▸ **Provided data**:

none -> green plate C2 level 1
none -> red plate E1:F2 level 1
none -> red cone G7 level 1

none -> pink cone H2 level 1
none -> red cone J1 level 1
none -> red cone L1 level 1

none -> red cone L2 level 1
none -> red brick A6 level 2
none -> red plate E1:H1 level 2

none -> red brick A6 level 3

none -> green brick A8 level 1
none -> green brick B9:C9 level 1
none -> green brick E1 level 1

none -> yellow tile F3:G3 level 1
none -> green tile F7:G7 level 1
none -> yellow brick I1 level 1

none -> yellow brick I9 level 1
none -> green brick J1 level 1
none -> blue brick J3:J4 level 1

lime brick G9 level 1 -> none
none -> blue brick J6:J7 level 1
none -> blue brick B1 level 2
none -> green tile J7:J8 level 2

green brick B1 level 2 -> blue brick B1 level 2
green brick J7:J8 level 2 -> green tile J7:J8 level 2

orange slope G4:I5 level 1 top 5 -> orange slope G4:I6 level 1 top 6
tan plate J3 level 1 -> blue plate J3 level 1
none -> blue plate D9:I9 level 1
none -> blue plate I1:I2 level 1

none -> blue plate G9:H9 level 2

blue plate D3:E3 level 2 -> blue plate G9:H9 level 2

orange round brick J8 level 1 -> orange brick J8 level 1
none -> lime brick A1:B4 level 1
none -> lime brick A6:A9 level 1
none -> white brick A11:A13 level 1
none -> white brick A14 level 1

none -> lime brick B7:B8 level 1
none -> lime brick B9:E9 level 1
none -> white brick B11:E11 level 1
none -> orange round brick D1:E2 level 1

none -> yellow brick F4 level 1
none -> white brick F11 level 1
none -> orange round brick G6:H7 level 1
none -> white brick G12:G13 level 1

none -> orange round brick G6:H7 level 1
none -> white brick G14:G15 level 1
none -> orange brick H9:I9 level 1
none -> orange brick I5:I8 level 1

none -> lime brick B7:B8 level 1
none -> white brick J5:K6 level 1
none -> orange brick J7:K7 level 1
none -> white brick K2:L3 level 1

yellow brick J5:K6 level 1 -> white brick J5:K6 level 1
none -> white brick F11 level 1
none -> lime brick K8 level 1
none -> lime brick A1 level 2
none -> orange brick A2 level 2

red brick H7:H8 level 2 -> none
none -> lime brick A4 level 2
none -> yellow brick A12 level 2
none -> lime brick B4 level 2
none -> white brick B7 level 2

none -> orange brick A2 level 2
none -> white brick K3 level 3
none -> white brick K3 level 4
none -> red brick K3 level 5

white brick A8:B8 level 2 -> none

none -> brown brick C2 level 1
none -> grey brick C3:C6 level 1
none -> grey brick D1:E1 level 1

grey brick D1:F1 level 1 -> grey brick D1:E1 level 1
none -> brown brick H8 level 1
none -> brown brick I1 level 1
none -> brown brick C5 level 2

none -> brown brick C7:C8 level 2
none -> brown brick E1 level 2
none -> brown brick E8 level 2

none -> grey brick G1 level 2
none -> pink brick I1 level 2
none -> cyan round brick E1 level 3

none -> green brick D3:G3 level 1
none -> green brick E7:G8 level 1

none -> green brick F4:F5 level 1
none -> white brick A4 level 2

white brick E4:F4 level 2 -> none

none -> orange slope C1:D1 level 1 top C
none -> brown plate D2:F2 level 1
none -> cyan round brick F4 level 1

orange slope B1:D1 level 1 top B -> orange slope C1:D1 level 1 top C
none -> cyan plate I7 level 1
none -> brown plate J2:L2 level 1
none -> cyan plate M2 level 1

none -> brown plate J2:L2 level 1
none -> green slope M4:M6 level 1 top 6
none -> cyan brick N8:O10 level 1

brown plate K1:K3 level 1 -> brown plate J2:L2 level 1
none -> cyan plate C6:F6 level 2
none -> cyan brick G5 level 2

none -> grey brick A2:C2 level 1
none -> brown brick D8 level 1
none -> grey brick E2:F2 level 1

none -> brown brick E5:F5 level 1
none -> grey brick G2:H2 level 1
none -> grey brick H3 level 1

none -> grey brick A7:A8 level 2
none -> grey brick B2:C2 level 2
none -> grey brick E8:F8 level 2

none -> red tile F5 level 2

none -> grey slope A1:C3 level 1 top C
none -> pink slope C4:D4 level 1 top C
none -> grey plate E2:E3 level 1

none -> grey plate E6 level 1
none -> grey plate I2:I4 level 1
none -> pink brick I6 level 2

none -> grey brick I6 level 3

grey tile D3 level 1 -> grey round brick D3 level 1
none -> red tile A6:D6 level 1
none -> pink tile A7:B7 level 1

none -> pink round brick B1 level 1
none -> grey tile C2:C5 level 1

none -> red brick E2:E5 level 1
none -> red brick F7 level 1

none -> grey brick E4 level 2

▸ **Exercise objective**:
A verbatim output of all the data above is needed.

▸ **Problem solution**:
none -> green plate C2 level 1
none -> red plate E1:F2 level 1
none -> red cone G7 level 1

none -> pink cone H2 level 1
none -> red cone J1 level 1
none -> red cone L1 level 1

none -> red cone L2 level 1
none -> red brick A6 level 2
none -> red plate E1:H1 level 2

none -> red brick A6 level 3

none -> green brick A8 level 1
none -> green brick B9:C9 level 1
none -> green brick E1 level 1

none -> yellow tile F3:G3 level 1
none -> green tile F7:G7 level 1
none -> yellow brick I1 level 1

none -> yellow brick I9 level 1
none -> green brick J1 level 1
none -> blue brick J3:J4 level 1

lime brick G9 level 1 -> none
none -> blue brick J6:J7 level 1
none -> blue brick B1 level 2
none -> green tile J7:J8 level 2

green brick B1 level 2 -> blue brick B1 level 2
green brick J7:J8 level 2 -> green tile J7:J8 level 2

orange slope G4:I5 level 1 top 5 -> orange slope G4:I6 level 1 top 6
tan plate J3 level 1 -> blue plate J3 level 1
none -> blue plate D9:I9 level 1
none -> blue plate I1:I2 level 1

none -> blue plate G9:H9 level 2

blue plate D3:E3 level 2 -> blue plate G9:H9 level 2

orange round brick J8 level 1 -> orange brick J8 level 1
none -> lime brick A1:B4 level 1
none -> lime brick A6:A9 level 1
none -> white brick A11:A13 level 1
none -> white brick A14 level 1

none -> lime brick B7:B8 level 1
none -> lime brick B9:E9 level 1
none -> white brick B11:E11 level 1
none -> orange round brick D1:E2 level 1

none -> yellow brick F4 level 1
none -> white brick F11 level 1
none -> orange round brick G6:H7 level 1
none -> white brick G12:G13 level 1

none -> orange round brick G6:H7 level 1
none -> white brick G14:G15 level 1
none -> orange brick H9:I9 level 1
none -> orange brick I5:I8 level 1

none -> lime brick B7:B8 level 1
none -> white brick J5:K6 level 1
none -> orange brick J7:K7 level 1
none -> white brick K2:L3 level 1

yellow brick J5:K6 level 1 -> white brick J5:K6 level 1
none -> white brick F11 level 1
none -> lime brick K8 level 1
none -> lime brick A1 level 2
none -> orange brick A2 level 2

red brick H7:H8 level 2 -> none
none -> lime brick A4 level 2
none -> yellow brick A12 level 2
none -> lime brick B4 level 2
none -> white brick B7 level 2

none -> orange brick A2 level 2
none -> white brick K3 level 3
none -> white brick K3 level 4
none -> red brick K3 level 5

white brick A8:B8 level 2 -> none

none -> brown brick C2 level 1
none -> grey brick C3:C6 level 1
none -> grey brick D1:E1 level 1

grey brick D1:F1 level 1 -> grey brick D1:E1 level 1
none -> brown brick H8 level 1
none -> brown brick I1 level 1
none -> brown brick C5 level 2

none -> brown brick C7:C8 level 2
none -> brown brick E1 level 2
none -> brown brick E8 level 2

none -> grey brick G1 level 2
none -> pink brick I1 level 2
none -> cyan round brick E1 level 3

none -> green brick D3:G3 level 1
none -> green brick E7:G8 level 1

none -> green brick F4:F5 level 1
none -> white brick A4 level 2

white brick E4:F4 level 2 -> none

none -> orange slope C1:D1 level 1 top C
none -> brown plate D2:F2 level 1
none -> cyan round brick F4 level 1

orange slope B1:D1 level 1 top B -> orange slope C1:D1 level 1 top C
none -> cyan plate I7 level 1
none -> brown plate J2:L2 level 1
none -> cyan plate M2 level 1

none -> brown plate J2:L2 level 1
none -> green slope M4:M6 level 1 top 6
none -> cyan brick N8:O10 level 1

brown plate K1:K3 level 1 -> brown plate J2:L2 level 1
none -> cyan plate C6:F6 level 2
none -> cyan brick G5 level 2

none -> grey brick A2:C2 level 1
none -> brown brick D8 level 1
none -> grey brick E2:F2 level 1

none -> brown brick E5:F5 level 1
none -> grey brick G2:H2 level 1
none -> grey brick H3 level 1

none -> grey brick A7:A8 level 2
none -> grey brick B2:C2 level 2
none -> grey brick E8:F8 level 2

none -> red tile F5 level 2

none -> grey slope A1:C3 level 1 top C
none -> pink slope C4:D4 level 1 top C
none -> grey plate E2:E3 level 1

none -> grey plate E6 level 1
none -> grey plate I2:I4 level 1
none -> pink brick I6 level 2

none -> grey brick I6 level 3

grey tile D3 level 1 -> grey round brick D3 level 1
none -> red tile A6:D6 level 1
none -> pink tile A7:B7 level 1

none -> pink round brick B1 level 1
none -> grey tile C2:C5 level 1

none -> red brick E2:E5 level 1
none -> red brick F7 level 1

none -> grey brick E4 level 2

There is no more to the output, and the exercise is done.